> WHAT YOU SHOULD DO: Print out each record below, unaltered and complete, without its images.

> RECORDS TO USE:
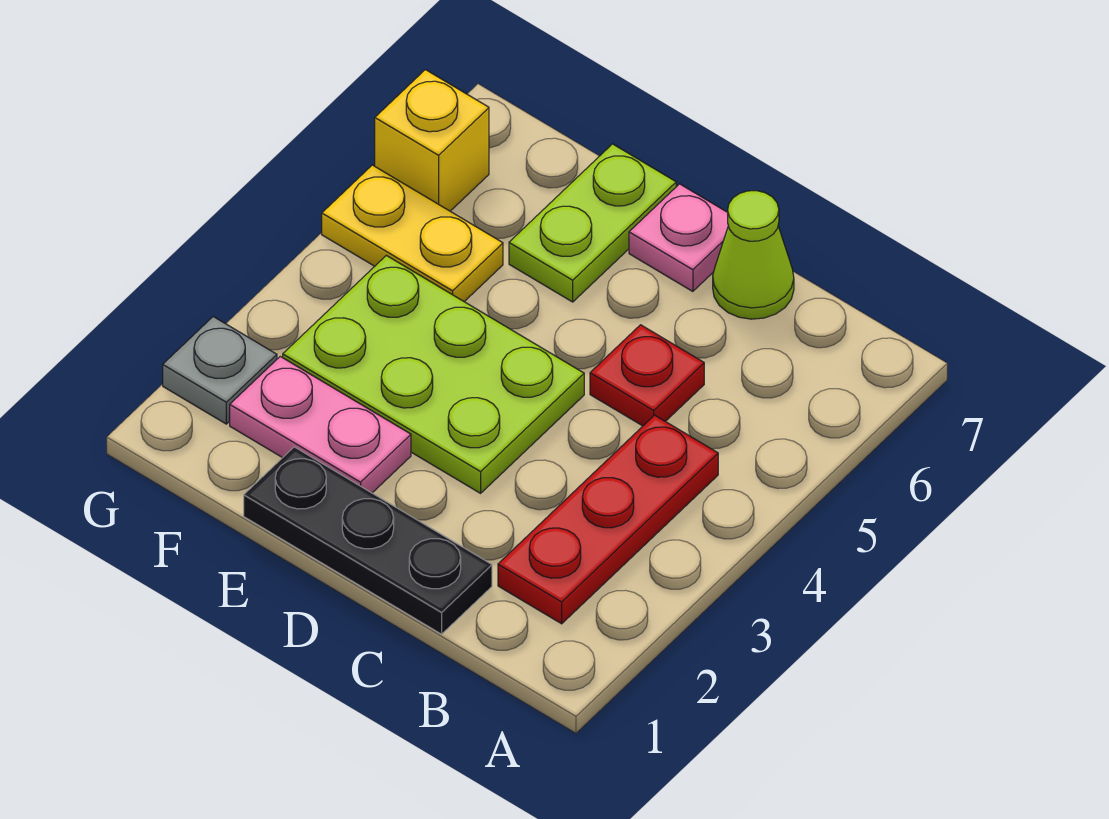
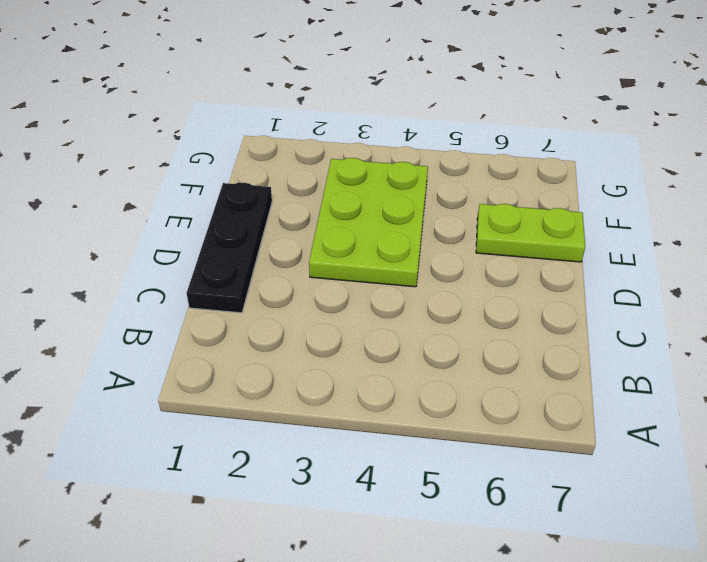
none -> red 1x3 plate [498,415,718,624]
none -> red 1x1 plate [590,325,704,426]

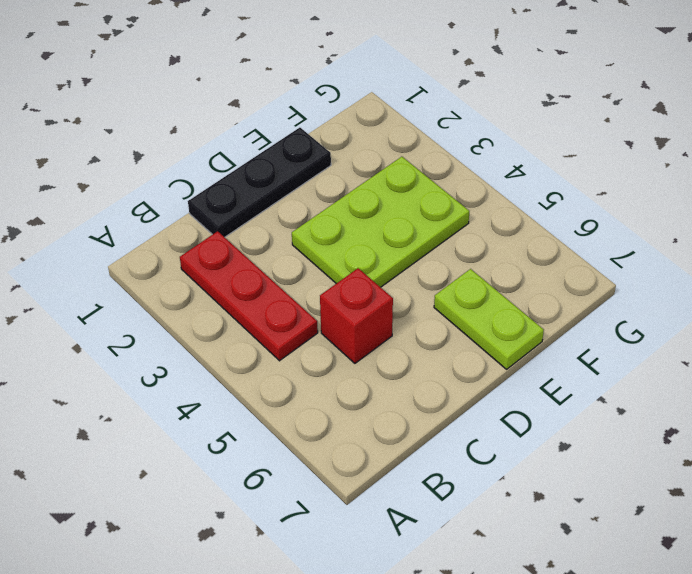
red 1x1 brick [320,268,393,363] -> red 1x1 plate [590,325,704,426]
none -> lime 1x1 cone [713,191,794,319]
none -> pink 1x1 plate [629,184,728,291]

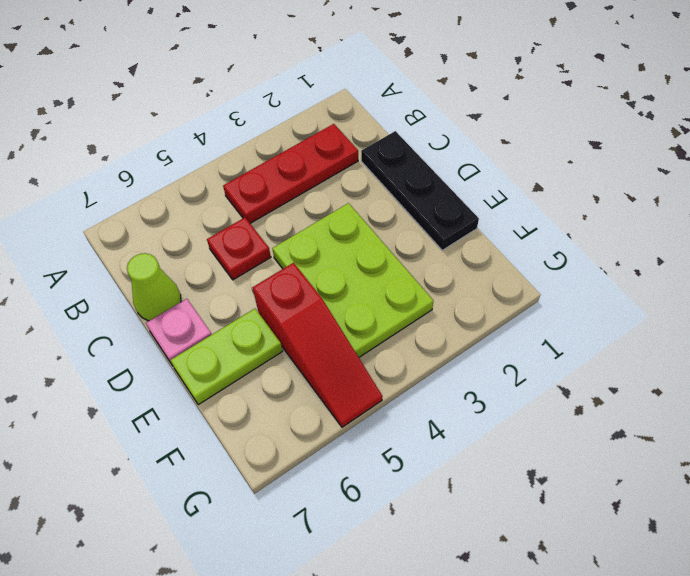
red 1x3 slope [252,263,383,427] -> yellow 1x2 plate [322,165,503,302]
none -> pink 1x2 plate [230,357,411,493]
none -> grey 1x1 plate [163,317,277,424]

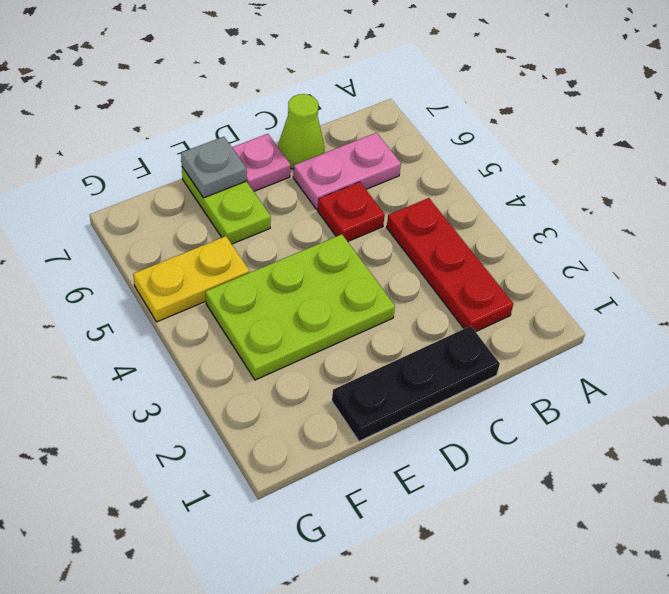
pink 1x2 plate [293,133,401,209] -> pink 1x2 plate moved to [230,357,411,493]
grey 1x1 plate [181,137,247,198] -> grey 1x1 plate moved to [163,317,277,424]
none -> yellow 1x1 brick [375,70,489,211]

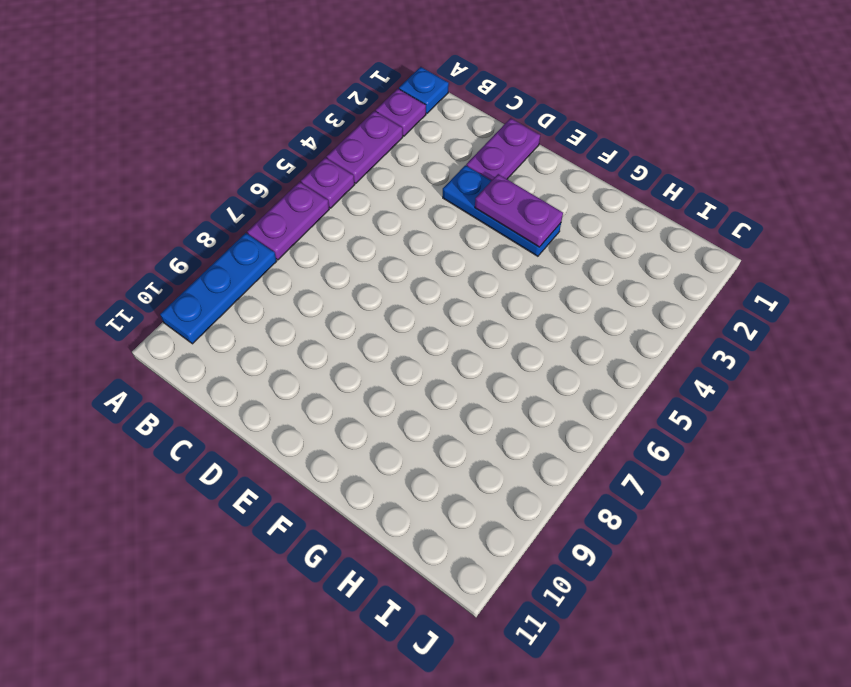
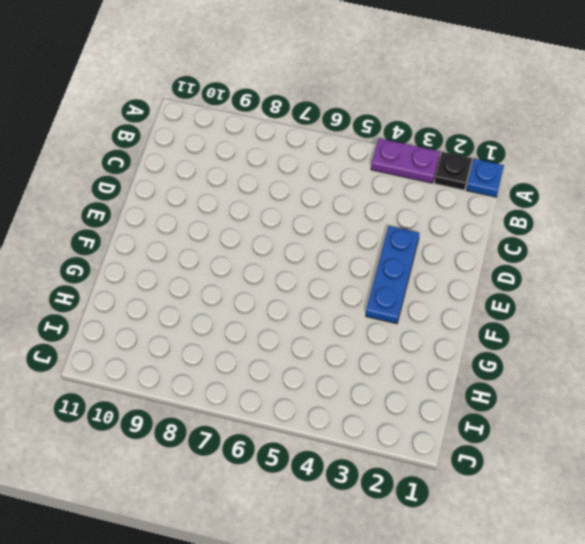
black 1x1 plate [434,152,472,190] -> purple 1x1 plate [376,89,426,136]
none -> purple 1x1 plate [301,158,355,208]
none -> purple 1x2 plate [247,182,329,260]

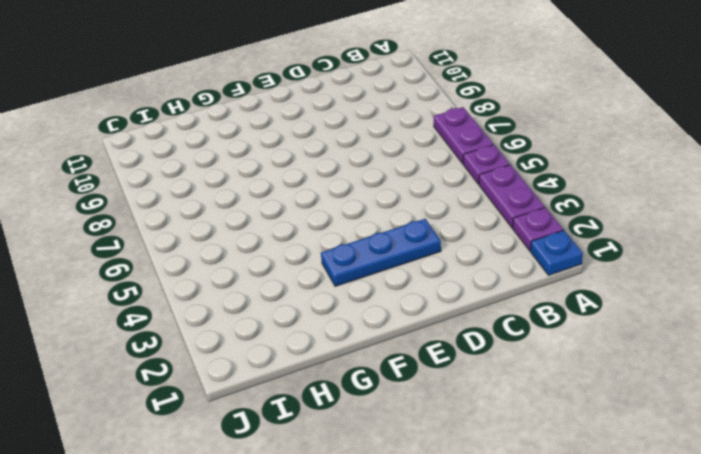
none -> blue 1x3 plate [160,233,277,344]
none -> purple 1x2 plate [466,118,540,181]

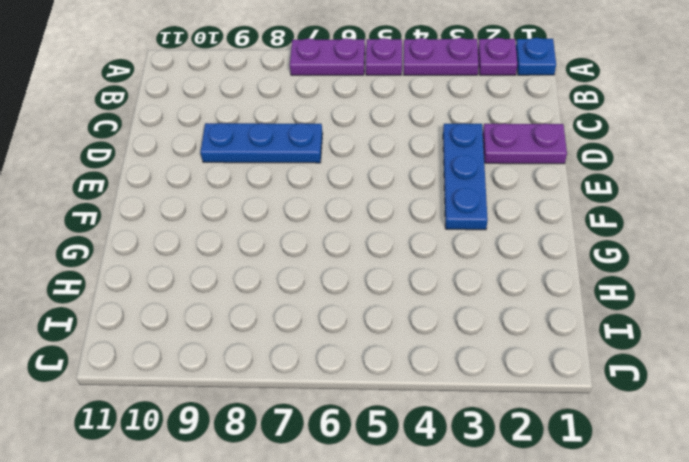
blue 1x3 plate [200,123,323,163] -> blue 1x3 plate moved to [160,233,277,344]
none -> purple 1x2 plate [475,174,563,247]

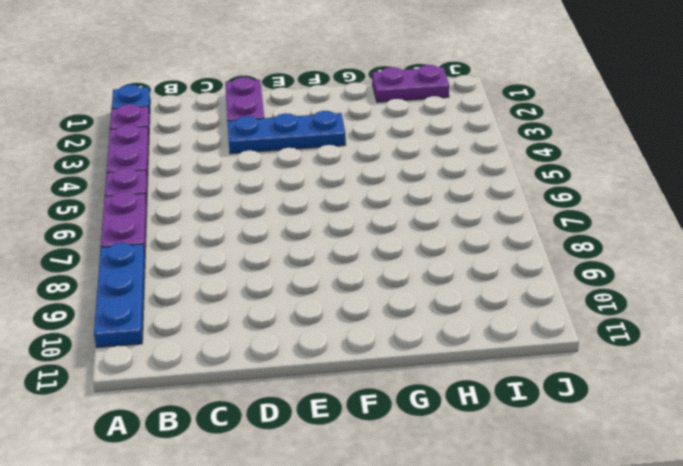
purple 1x2 plate [372,65,449,102] -> purple 1x2 plate moved to [475,174,563,247]

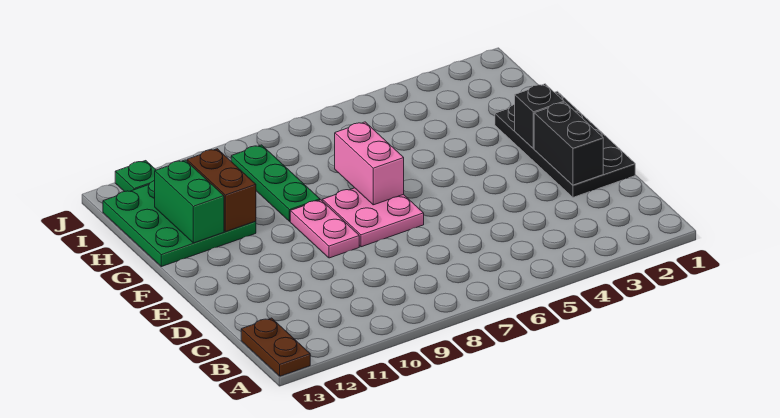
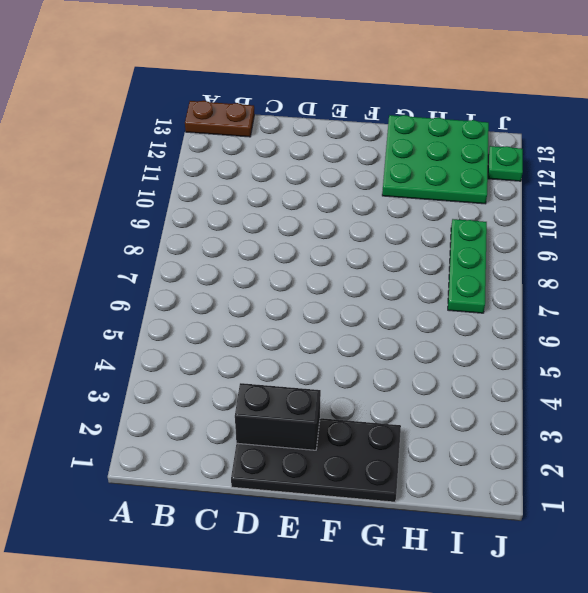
green 1x3 plate [448,219,487,313] -> green 1x3 plate turned to [231,145,320,222]
none -> pink 2x2 plate [322,188,424,247]
none -> pink 1x2 plate [290,200,359,258]
none -> black 1x1 brick [515,84,564,149]

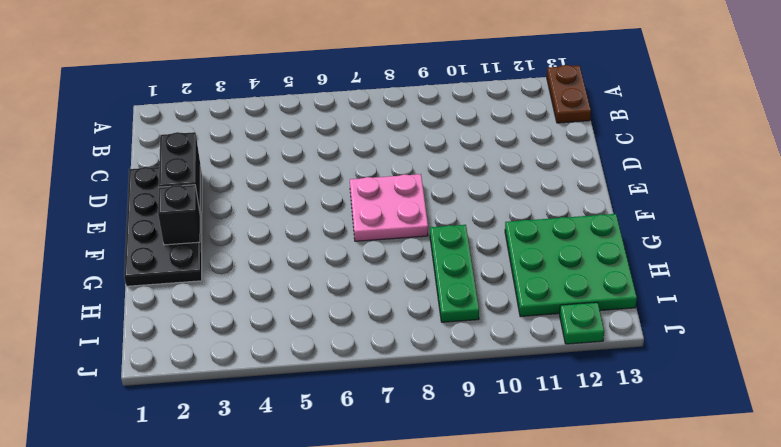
none -> pink 1x2 plate [290,200,359,258]
none -> pink 1x2 brick [335,122,404,205]
none -> brown 1x2 brick [187,149,256,232]

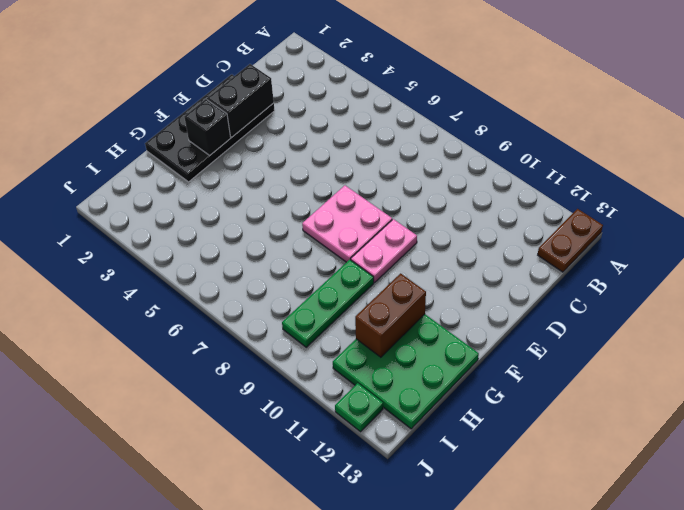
none -> pink 1x2 brick [335,122,404,205]
none -> green 1x2 brick [155,160,224,243]

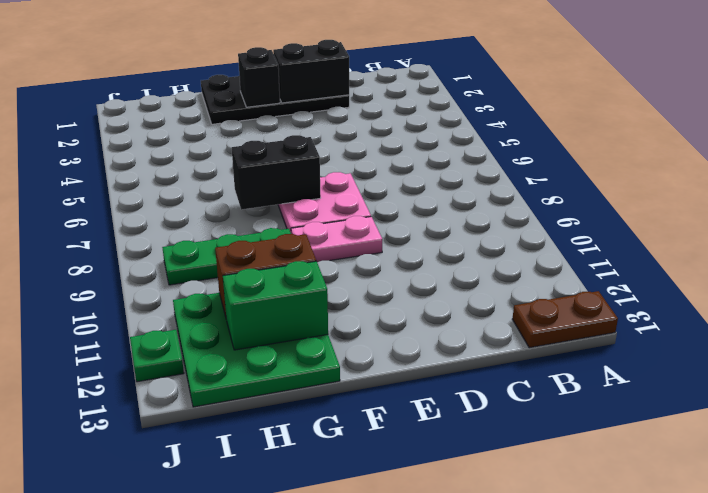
black 1x2 brick [232,135,321,210] -> pink 1x2 brick [335,122,404,205]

> ANSWER:
none -> red 1x3 plate [498,415,718,624]
none -> red 1x1 plate [590,325,704,426]

red 1x1 brick [320,268,393,363] -> red 1x1 plate [590,325,704,426]
none -> lime 1x1 cone [713,191,794,319]
none -> pink 1x1 plate [629,184,728,291]

red 1x3 slope [252,263,383,427] -> yellow 1x2 plate [322,165,503,302]
none -> pink 1x2 plate [230,357,411,493]
none -> grey 1x1 plate [163,317,277,424]

pink 1x2 plate [293,133,401,209] -> pink 1x2 plate moved to [230,357,411,493]
grey 1x1 plate [181,137,247,198] -> grey 1x1 plate moved to [163,317,277,424]
none -> yellow 1x1 brick [375,70,489,211]

black 1x1 plate [434,152,472,190] -> purple 1x1 plate [376,89,426,136]
none -> purple 1x1 plate [301,158,355,208]
none -> purple 1x2 plate [247,182,329,260]

none -> blue 1x3 plate [160,233,277,344]
none -> purple 1x2 plate [466,118,540,181]

blue 1x3 plate [200,123,323,163] -> blue 1x3 plate moved to [160,233,277,344]
none -> purple 1x2 plate [475,174,563,247]

purple 1x2 plate [372,65,449,102] -> purple 1x2 plate moved to [475,174,563,247]

green 1x3 plate [448,219,487,313] -> green 1x3 plate turned to [231,145,320,222]
none -> pink 2x2 plate [322,188,424,247]
none -> pink 1x2 plate [290,200,359,258]
none -> black 1x1 brick [515,84,564,149]

none -> pink 1x2 plate [290,200,359,258]
none -> pink 1x2 brick [335,122,404,205]
none -> brown 1x2 brick [187,149,256,232]

none -> pink 1x2 brick [335,122,404,205]
none -> green 1x2 brick [155,160,224,243]

black 1x2 brick [232,135,321,210] -> pink 1x2 brick [335,122,404,205]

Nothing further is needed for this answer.